Exercise aim: Read through the data below and state how many of its lines contain the word "RELAY", adding nothing.

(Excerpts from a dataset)
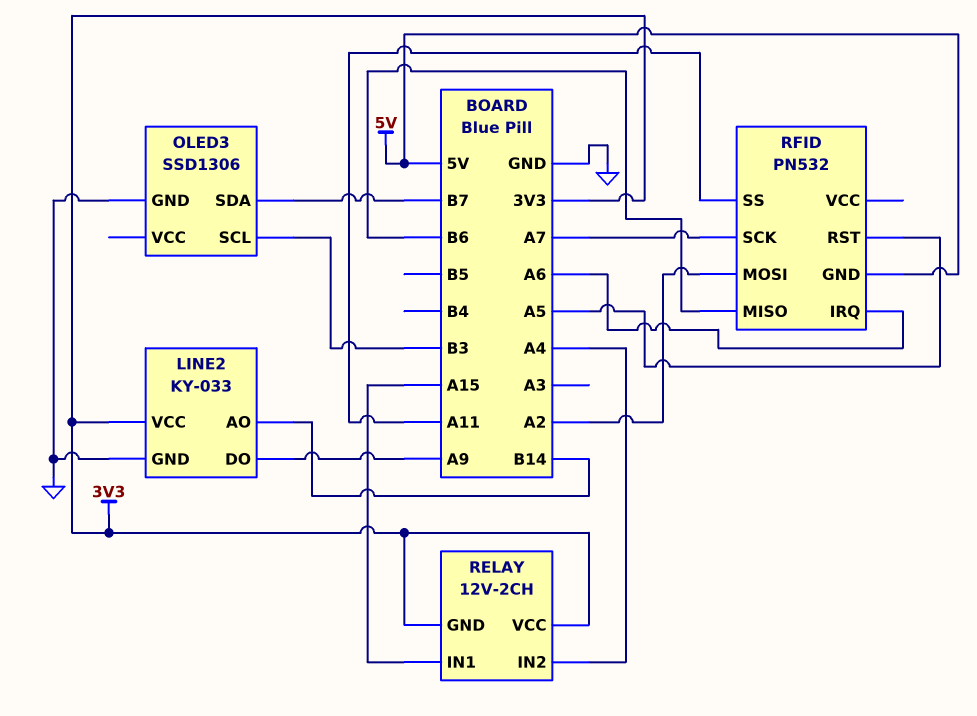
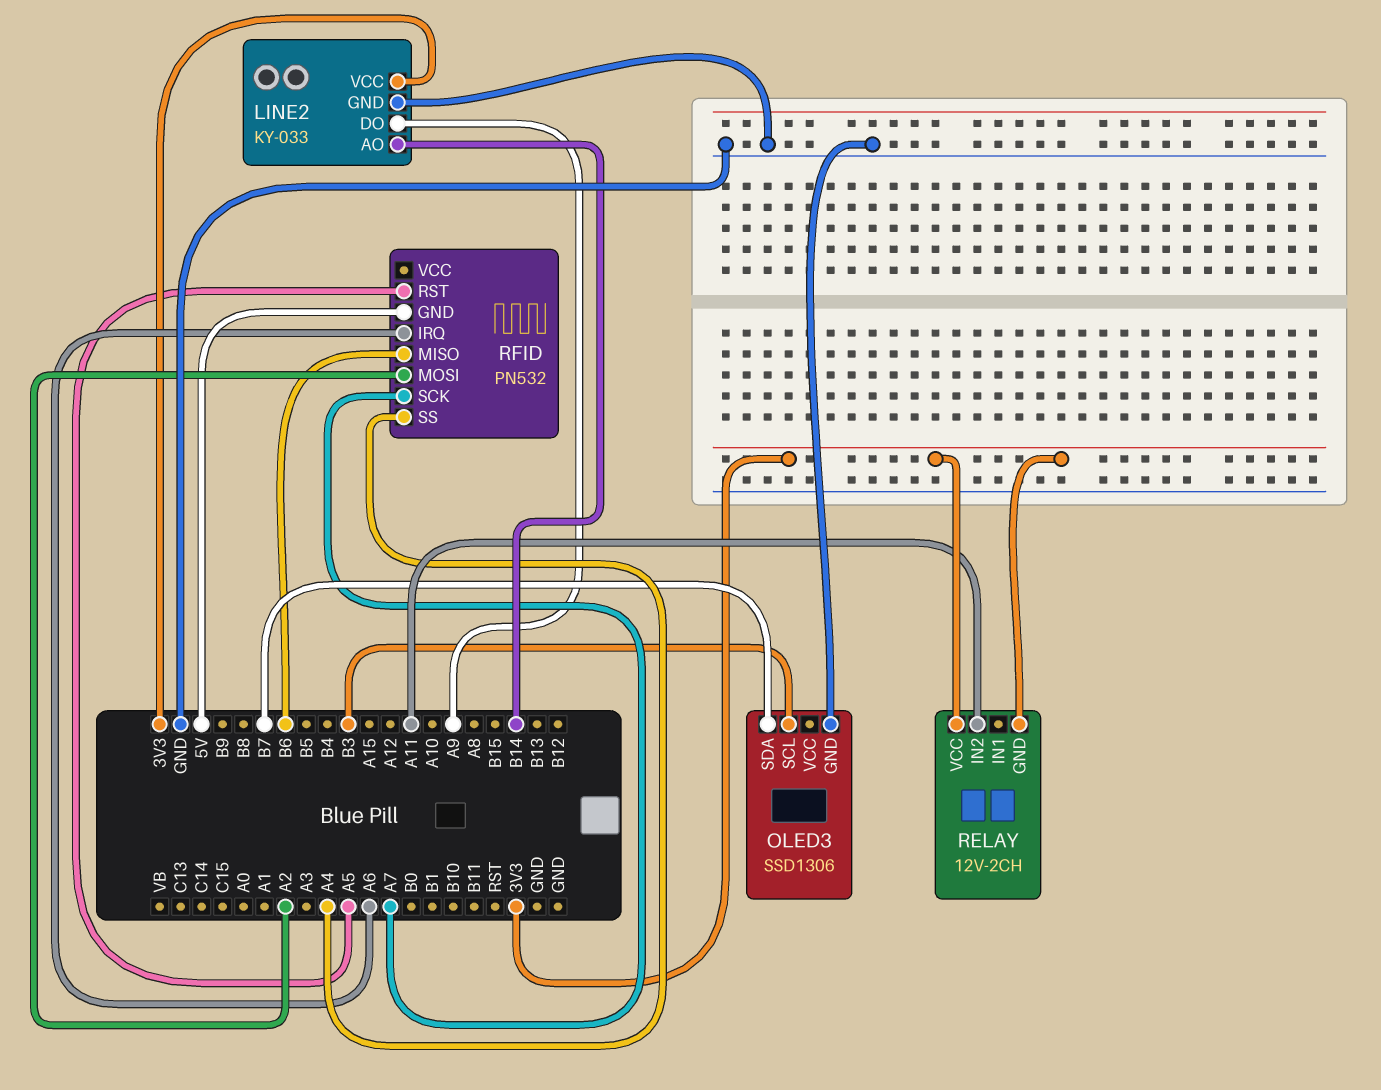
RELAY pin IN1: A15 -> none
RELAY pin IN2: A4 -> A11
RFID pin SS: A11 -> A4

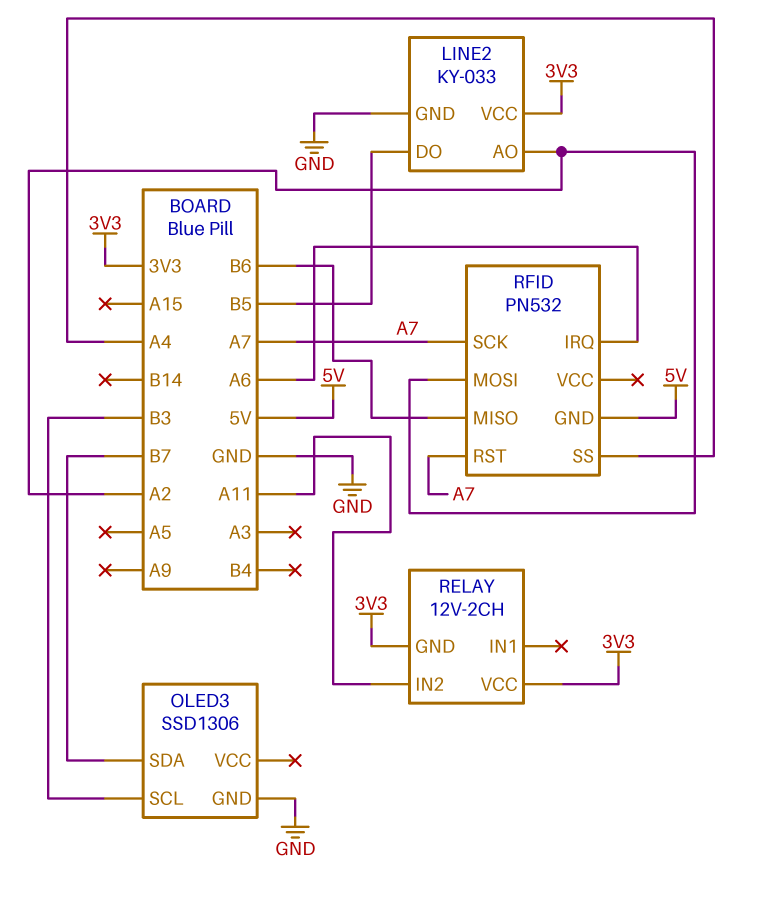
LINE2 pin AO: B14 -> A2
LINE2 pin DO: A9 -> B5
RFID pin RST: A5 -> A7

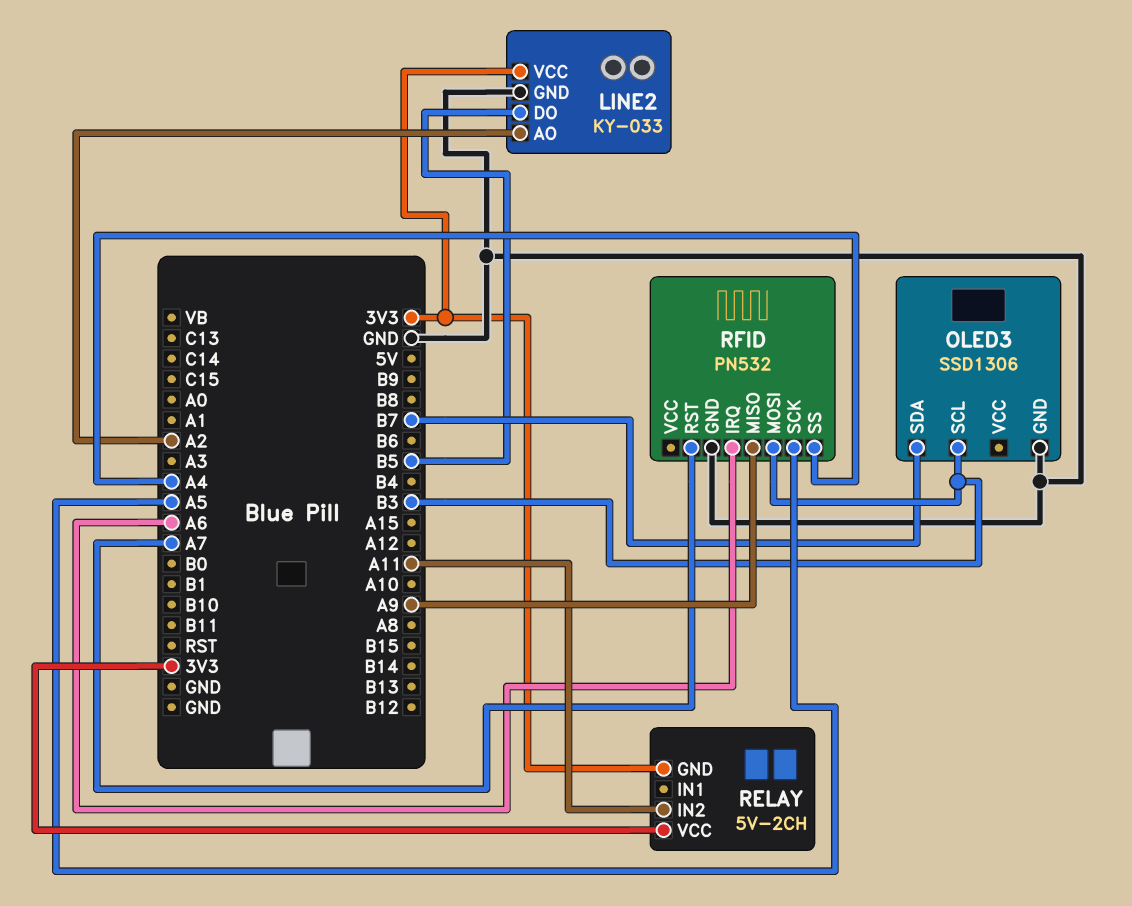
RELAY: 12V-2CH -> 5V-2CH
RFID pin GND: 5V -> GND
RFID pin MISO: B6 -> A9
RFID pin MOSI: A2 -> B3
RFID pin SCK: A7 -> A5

Completed task: 3